### Coordinate-based object records
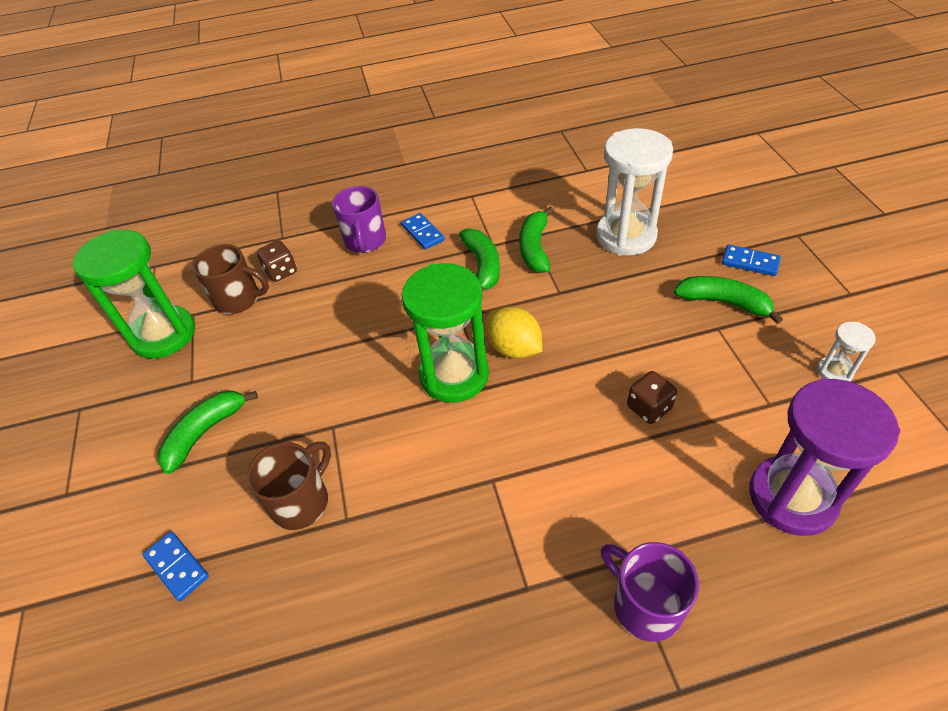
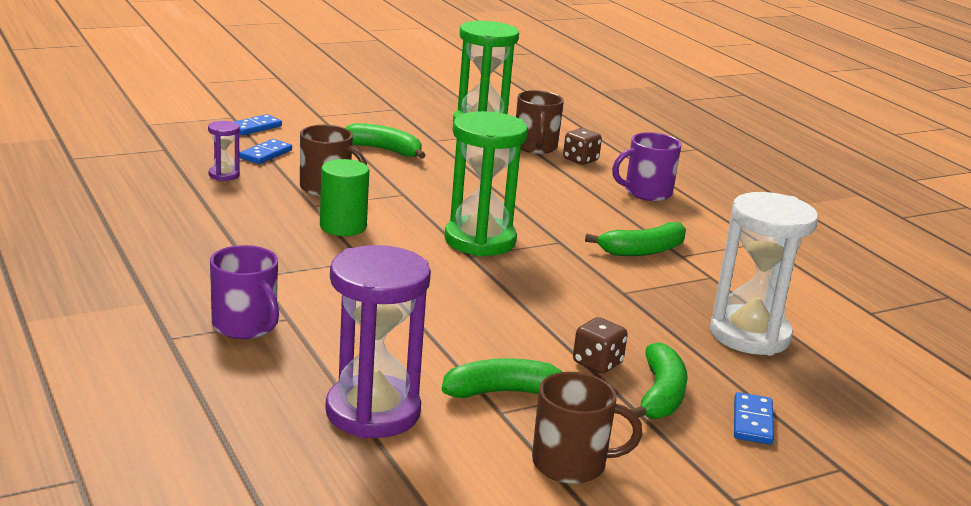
camera: 70 degrees right, 25 degrees down
(232, 623) = (224, 175): none -> purple hourglass
(409, 492) = (343, 227): none -> green cylinder
(422, 233) = (677, 219): blue domino -> blue domino (254, 127)
(514, 348) = (527, 268): yellow lemon -> none
(535, 248) = (691, 279): green banana -> green banana (505, 392)
(645, 605) = (245, 326): purple mug -> purple mug turned 105 degrees clockwise
(649, 408) = (471, 338): brown dice -> brown dice (597, 363)
(834, 372) = (571, 464): white hourglass -> brown mug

### What this task involves
Each line from the one with "(645, 605) = (245, 326): purple" through the last line of the records above must be retyped exactly, and no other line may be given.

### Your response
(645, 605) = (245, 326): purple mug -> purple mug turned 105 degrees clockwise
(649, 408) = (471, 338): brown dice -> brown dice (597, 363)
(834, 372) = (571, 464): white hourglass -> brown mug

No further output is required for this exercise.